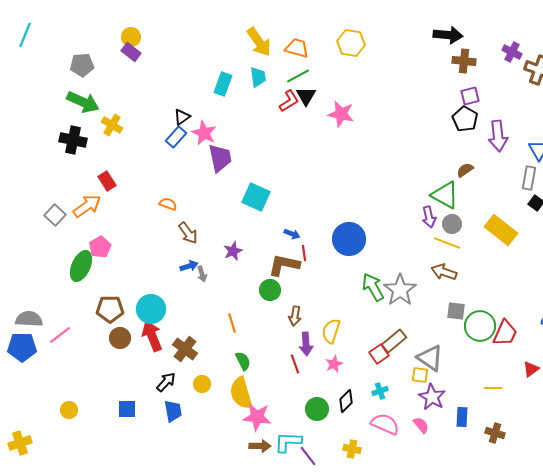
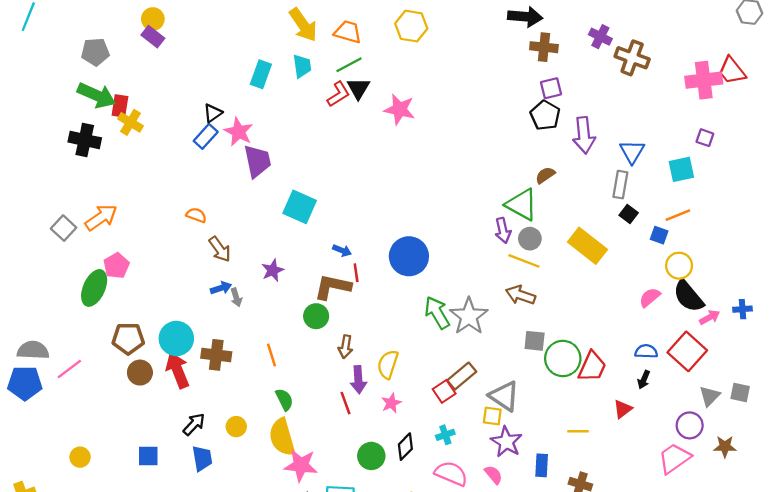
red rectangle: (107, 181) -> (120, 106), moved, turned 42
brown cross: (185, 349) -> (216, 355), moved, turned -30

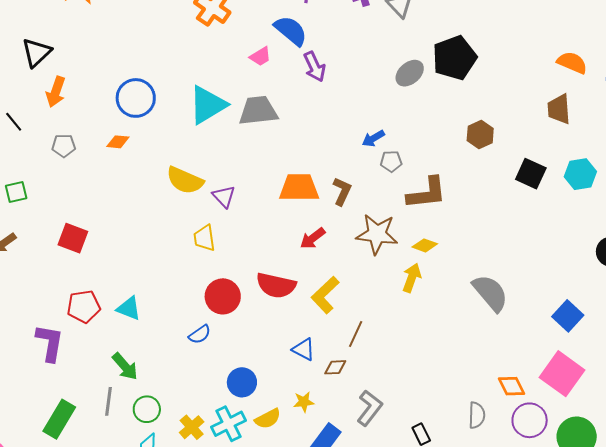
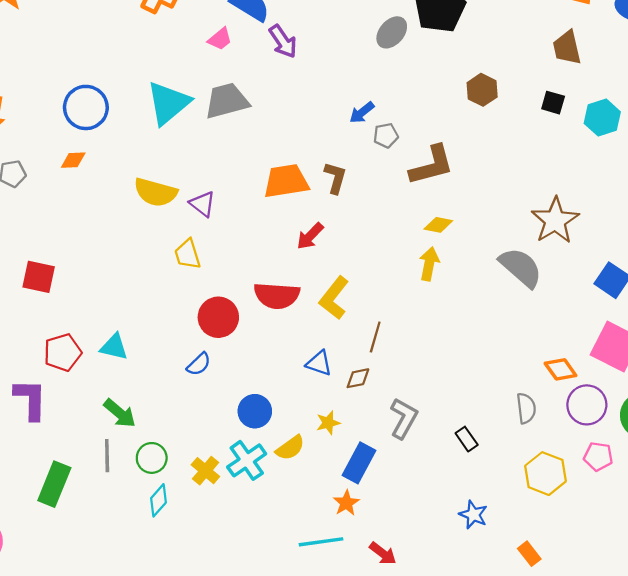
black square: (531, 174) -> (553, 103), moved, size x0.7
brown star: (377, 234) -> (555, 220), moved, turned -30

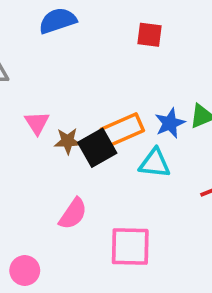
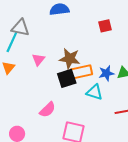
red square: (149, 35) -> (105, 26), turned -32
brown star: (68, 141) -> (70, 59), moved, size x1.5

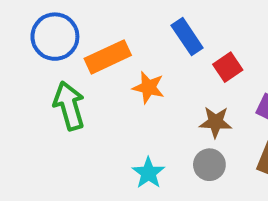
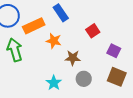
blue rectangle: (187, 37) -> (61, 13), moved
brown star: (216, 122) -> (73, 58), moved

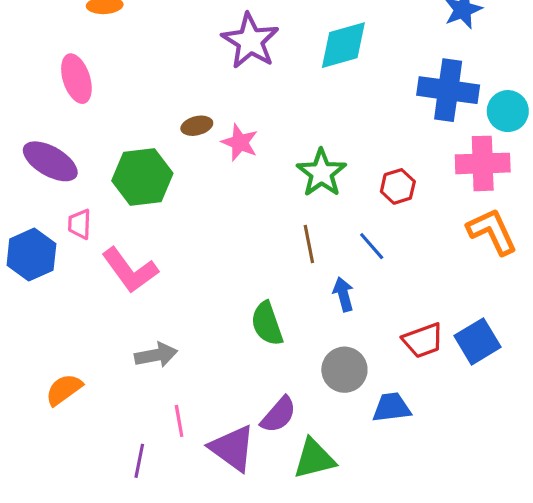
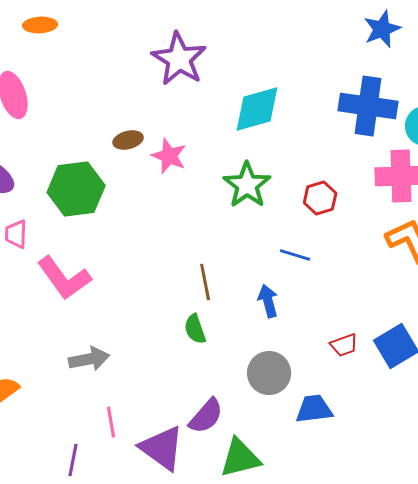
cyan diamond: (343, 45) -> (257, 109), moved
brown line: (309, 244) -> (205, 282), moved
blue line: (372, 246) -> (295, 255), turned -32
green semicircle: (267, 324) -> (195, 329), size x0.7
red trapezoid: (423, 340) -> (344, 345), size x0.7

**WHAT IS REQUIRED**
Give the data above back unchanged, except for the pictures.

**EXERCISE OUTPUT**
red rectangle: (107, 181) -> (120, 106), moved, turned 42
brown cross: (185, 349) -> (216, 355), moved, turned -30

black square: (531, 174) -> (553, 103), moved, size x0.7
brown star: (377, 234) -> (555, 220), moved, turned -30

red square: (149, 35) -> (105, 26), turned -32
brown star: (68, 141) -> (70, 59), moved, size x1.5

blue rectangle: (187, 37) -> (61, 13), moved
brown star: (216, 122) -> (73, 58), moved

cyan diamond: (343, 45) -> (257, 109), moved
brown line: (309, 244) -> (205, 282), moved
blue line: (372, 246) -> (295, 255), turned -32
green semicircle: (267, 324) -> (195, 329), size x0.7
red trapezoid: (423, 340) -> (344, 345), size x0.7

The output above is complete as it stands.